---------- Information supplied

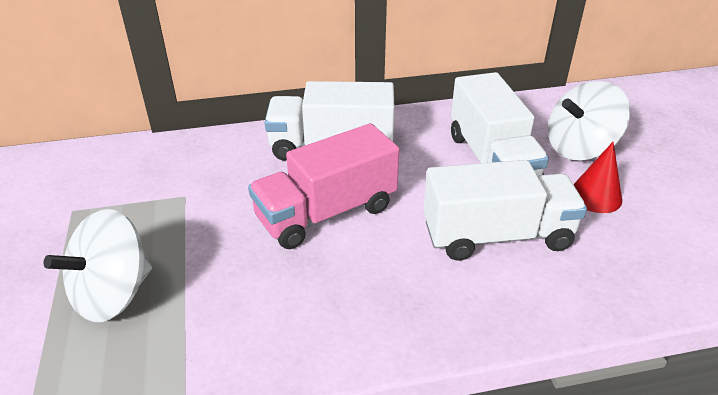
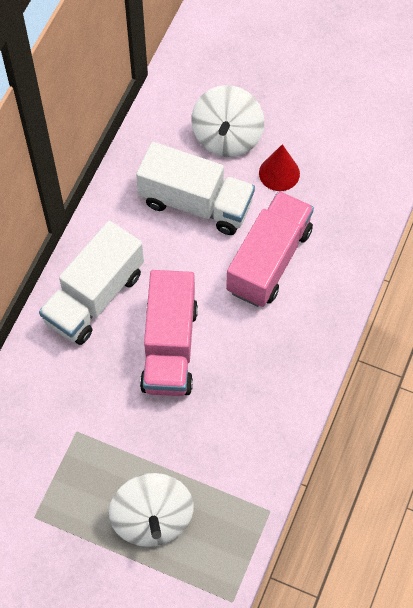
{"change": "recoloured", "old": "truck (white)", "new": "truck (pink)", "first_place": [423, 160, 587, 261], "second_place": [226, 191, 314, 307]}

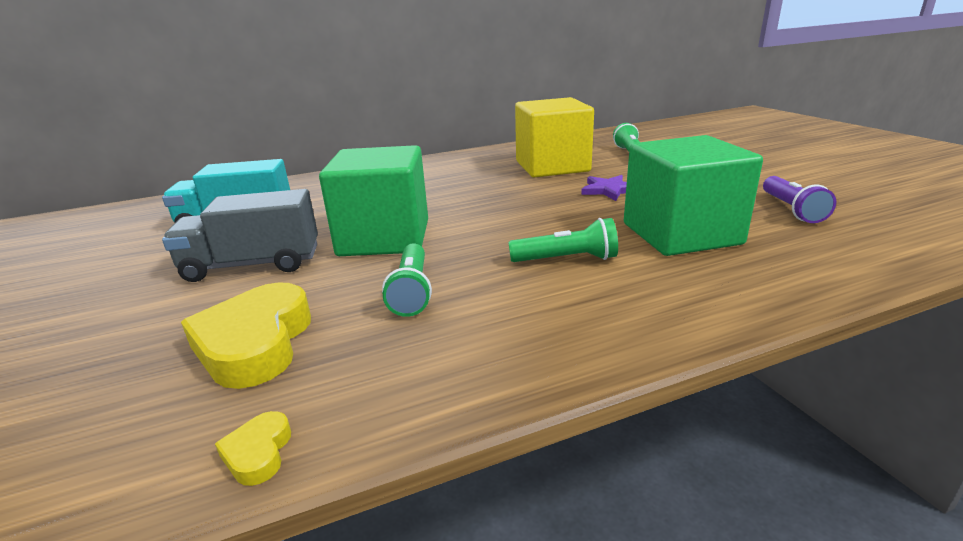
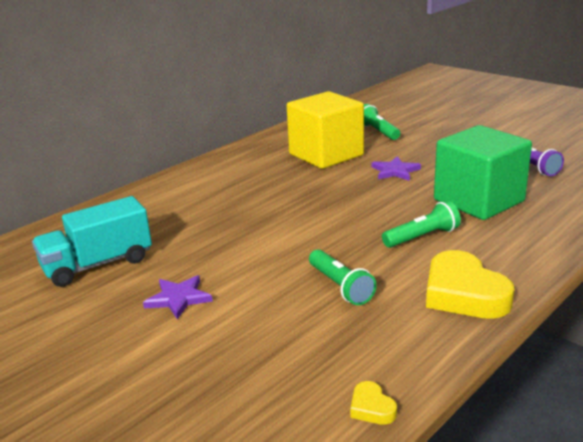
{"change": "replaced", "old": "truck (grey)", "new": "star (purple)", "first_place": [162, 189, 318, 282], "second_place": [143, 275, 213, 319]}
{"change": "moved", "old": "heart (yellow)", "first_place": [181, 282, 311, 389], "second_place": [426, 250, 514, 319]}
{"change": "removed", "old": "cube (green)", "first_place": [319, 145, 428, 256]}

--------------------

▶ [Directions] Extract from the data every line where "truck" shows up.

▶ [Task solution]
{"change": "recoloured", "old": "truck (white)", "new": "truck (pink)", "first_place": [423, 160, 587, 261], "second_place": [226, 191, 314, 307]}
{"change": "replaced", "old": "truck (grey)", "new": "star (purple)", "first_place": [162, 189, 318, 282], "second_place": [143, 275, 213, 319]}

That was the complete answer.